# [Instructions to follow]
Repeat all of the data below word for word, without leaving anything out or changing anything.

# [Records supplied]
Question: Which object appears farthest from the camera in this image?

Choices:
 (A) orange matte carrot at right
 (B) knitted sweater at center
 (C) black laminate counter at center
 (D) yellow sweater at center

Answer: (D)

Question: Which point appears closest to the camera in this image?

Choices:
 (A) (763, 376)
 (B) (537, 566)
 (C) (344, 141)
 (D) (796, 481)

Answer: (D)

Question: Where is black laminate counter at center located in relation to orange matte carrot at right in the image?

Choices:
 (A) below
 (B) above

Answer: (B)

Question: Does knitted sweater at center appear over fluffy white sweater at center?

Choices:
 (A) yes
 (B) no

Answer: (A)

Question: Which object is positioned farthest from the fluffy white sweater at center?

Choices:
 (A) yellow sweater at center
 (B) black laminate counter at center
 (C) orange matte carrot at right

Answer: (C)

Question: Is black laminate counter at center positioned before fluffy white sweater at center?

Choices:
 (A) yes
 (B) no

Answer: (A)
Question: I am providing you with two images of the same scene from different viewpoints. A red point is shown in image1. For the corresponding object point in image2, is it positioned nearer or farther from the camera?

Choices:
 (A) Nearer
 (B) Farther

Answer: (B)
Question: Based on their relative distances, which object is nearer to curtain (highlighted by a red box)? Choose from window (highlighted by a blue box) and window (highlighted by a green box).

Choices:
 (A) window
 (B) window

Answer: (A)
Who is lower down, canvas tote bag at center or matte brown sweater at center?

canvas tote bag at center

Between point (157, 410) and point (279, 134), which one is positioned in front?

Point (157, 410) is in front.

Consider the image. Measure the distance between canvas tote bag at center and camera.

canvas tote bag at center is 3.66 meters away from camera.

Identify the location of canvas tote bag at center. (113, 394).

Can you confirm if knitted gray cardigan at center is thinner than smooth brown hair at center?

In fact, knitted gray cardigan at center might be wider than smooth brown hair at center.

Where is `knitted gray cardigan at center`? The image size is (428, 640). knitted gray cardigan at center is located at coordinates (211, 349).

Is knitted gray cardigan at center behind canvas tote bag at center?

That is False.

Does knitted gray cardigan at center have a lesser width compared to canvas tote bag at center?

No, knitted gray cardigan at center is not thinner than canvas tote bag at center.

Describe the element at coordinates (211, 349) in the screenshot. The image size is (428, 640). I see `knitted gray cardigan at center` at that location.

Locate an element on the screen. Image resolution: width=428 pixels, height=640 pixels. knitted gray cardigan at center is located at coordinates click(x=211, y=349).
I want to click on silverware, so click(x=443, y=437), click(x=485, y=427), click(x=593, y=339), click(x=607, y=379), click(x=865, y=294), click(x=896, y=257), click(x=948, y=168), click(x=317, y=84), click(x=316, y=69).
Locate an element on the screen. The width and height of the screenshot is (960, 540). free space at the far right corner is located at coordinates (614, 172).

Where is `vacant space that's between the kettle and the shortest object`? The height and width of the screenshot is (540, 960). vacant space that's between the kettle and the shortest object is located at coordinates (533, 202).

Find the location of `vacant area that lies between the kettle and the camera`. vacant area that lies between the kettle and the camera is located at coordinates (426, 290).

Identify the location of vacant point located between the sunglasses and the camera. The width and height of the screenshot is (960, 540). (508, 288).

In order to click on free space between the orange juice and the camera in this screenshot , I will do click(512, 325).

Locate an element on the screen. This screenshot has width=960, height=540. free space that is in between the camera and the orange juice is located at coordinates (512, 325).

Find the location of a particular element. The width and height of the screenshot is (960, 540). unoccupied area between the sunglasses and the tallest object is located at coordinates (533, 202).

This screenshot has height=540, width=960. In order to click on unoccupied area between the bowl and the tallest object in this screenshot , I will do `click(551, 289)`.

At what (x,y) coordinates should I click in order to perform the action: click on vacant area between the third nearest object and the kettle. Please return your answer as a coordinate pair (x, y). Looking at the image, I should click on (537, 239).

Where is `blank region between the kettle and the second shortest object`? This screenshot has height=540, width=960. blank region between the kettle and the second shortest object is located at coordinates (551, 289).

# [The reply]
Question: Which object appears farthest from the camera in this image?

Choices:
 (A) orange matte carrot at right
 (B) knitted sweater at center
 (C) black laminate counter at center
 (D) yellow sweater at center

Answer: (D)

Question: Which point appears closest to the camera in this image?

Choices:
 (A) (763, 376)
 (B) (537, 566)
 (C) (344, 141)
 (D) (796, 481)

Answer: (D)

Question: Where is black laminate counter at center located in relation to orange matte carrot at right in the image?

Choices:
 (A) below
 (B) above

Answer: (B)

Question: Does knitted sweater at center appear over fluffy white sweater at center?

Choices:
 (A) yes
 (B) no

Answer: (A)

Question: Which object is positioned farthest from the fluffy white sweater at center?

Choices:
 (A) yellow sweater at center
 (B) black laminate counter at center
 (C) orange matte carrot at right

Answer: (C)

Question: Is black laminate counter at center positioned before fluffy white sweater at center?

Choices:
 (A) yes
 (B) no

Answer: (A)
Question: I am providing you with two images of the same scene from different viewpoints. A red point is shown in image1. For the corresponding object point in image2, is it positioned nearer or farther from the camera?

Choices:
 (A) Nearer
 (B) Farther

Answer: (B)
Question: Based on their relative distances, which object is nearer to curtain (highlighted by a red box)? Choose from window (highlighted by a blue box) and window (highlighted by a green box).

Choices:
 (A) window
 (B) window

Answer: (A)
Who is lower down, canvas tote bag at center or matte brown sweater at center?

canvas tote bag at center

Between point (157, 410) and point (279, 134), which one is positioned in front?

Point (157, 410) is in front.

Consider the image. Measure the distance between canvas tote bag at center and camera.

canvas tote bag at center is 3.66 meters away from camera.

Identify the location of canvas tote bag at center. (113, 394).

Can you confirm if knitted gray cardigan at center is thinner than smooth brown hair at center?

In fact, knitted gray cardigan at center might be wider than smooth brown hair at center.

Where is `knitted gray cardigan at center`? The image size is (428, 640). knitted gray cardigan at center is located at coordinates (211, 349).

Is knitted gray cardigan at center behind canvas tote bag at center?

That is False.

Does knitted gray cardigan at center have a lesser width compared to canvas tote bag at center?

No, knitted gray cardigan at center is not thinner than canvas tote bag at center.

Describe the element at coordinates (211, 349) in the screenshot. The image size is (428, 640). I see `knitted gray cardigan at center` at that location.

Locate an element on the screen. Image resolution: width=428 pixels, height=640 pixels. knitted gray cardigan at center is located at coordinates click(x=211, y=349).
I want to click on silverware, so click(x=443, y=437), click(x=485, y=427), click(x=593, y=339), click(x=607, y=379), click(x=865, y=294), click(x=896, y=257), click(x=948, y=168), click(x=317, y=84), click(x=316, y=69).
Locate an element on the screen. The width and height of the screenshot is (960, 540). free space at the far right corner is located at coordinates (614, 172).

Where is `vacant space that's between the kettle and the shortest object`? The height and width of the screenshot is (540, 960). vacant space that's between the kettle and the shortest object is located at coordinates (533, 202).

Find the location of `vacant area that lies between the kettle and the camera`. vacant area that lies between the kettle and the camera is located at coordinates (426, 290).

Identify the location of vacant point located between the sunglasses and the camera. The width and height of the screenshot is (960, 540). (508, 288).

In order to click on free space between the orange juice and the camera in this screenshot , I will do click(512, 325).

Locate an element on the screen. This screenshot has width=960, height=540. free space that is in between the camera and the orange juice is located at coordinates (512, 325).

Find the location of a particular element. The width and height of the screenshot is (960, 540). unoccupied area between the sunglasses and the tallest object is located at coordinates (533, 202).

This screenshot has height=540, width=960. In order to click on unoccupied area between the bowl and the tallest object in this screenshot , I will do `click(551, 289)`.

At what (x,y) coordinates should I click in order to perform the action: click on vacant area between the third nearest object and the kettle. Please return your answer as a coordinate pair (x, y). Looking at the image, I should click on (537, 239).

Where is `blank region between the kettle and the second shortest object`? This screenshot has height=540, width=960. blank region between the kettle and the second shortest object is located at coordinates (551, 289).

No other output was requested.